--- RECORD EXTRACTS ---
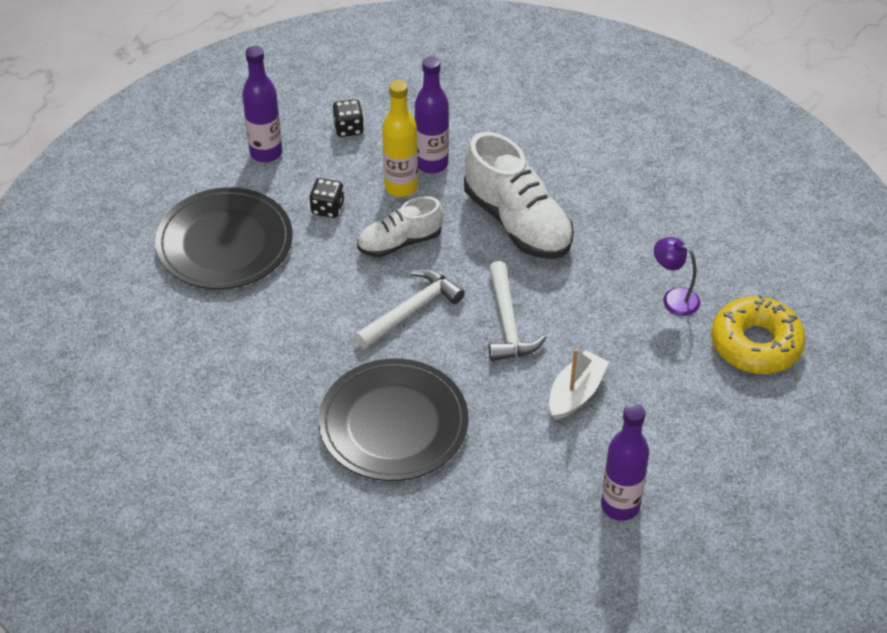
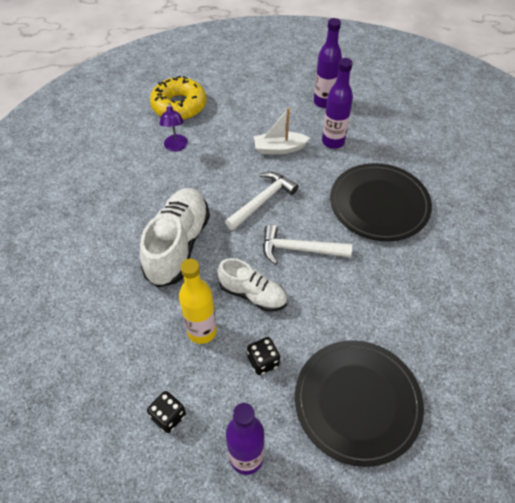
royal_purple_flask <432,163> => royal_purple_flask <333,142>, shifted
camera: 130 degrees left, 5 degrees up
---
--- RECORD EXTRACTS ---
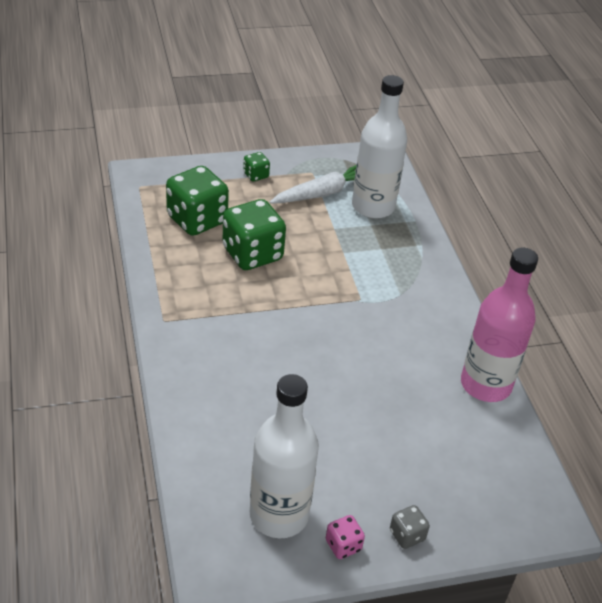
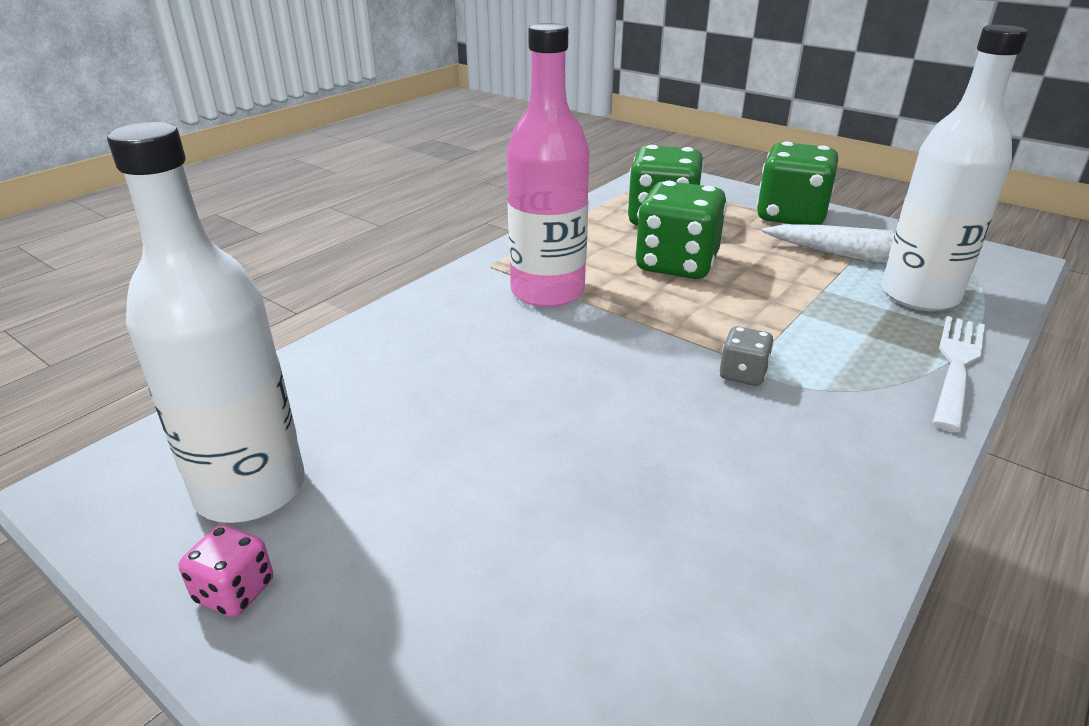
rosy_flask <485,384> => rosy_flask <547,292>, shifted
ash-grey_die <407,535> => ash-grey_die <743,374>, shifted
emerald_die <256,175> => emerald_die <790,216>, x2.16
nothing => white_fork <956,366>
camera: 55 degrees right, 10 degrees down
---
#### YOUR ASSIGNMENT
What is asked for is an exact copy of the lines above from the one containing "royal_purple_flask <432,163> =>" through the one containing "camera: 130 degrees left, 5 degrees up", and only those.

#### TASK OUTPUT
royal_purple_flask <432,163> => royal_purple_flask <333,142>, shifted
camera: 130 degrees left, 5 degrees up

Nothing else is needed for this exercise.